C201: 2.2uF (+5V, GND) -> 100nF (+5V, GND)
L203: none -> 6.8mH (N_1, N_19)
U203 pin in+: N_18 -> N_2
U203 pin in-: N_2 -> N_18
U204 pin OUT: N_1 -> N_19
* * *
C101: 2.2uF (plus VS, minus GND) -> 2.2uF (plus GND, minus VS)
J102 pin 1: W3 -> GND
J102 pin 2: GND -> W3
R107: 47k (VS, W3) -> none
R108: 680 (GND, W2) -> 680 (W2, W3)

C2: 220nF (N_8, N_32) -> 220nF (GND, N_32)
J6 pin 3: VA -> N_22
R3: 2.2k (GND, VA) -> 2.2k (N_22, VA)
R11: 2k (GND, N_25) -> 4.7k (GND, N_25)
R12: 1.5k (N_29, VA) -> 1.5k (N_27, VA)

> Work order
In the listing above, find the line containing "C201: 2.2uF (+5V, GND) -> 100nF (+5V, GND)" and the line containing "U204 pin OUT: N_1 -> N_19", then repeat those two lines and everything between them exactly.

> Solution to the problem
C201: 2.2uF (+5V, GND) -> 100nF (+5V, GND)
L203: none -> 6.8mH (N_1, N_19)
U203 pin in+: N_18 -> N_2
U203 pin in-: N_2 -> N_18
U204 pin OUT: N_1 -> N_19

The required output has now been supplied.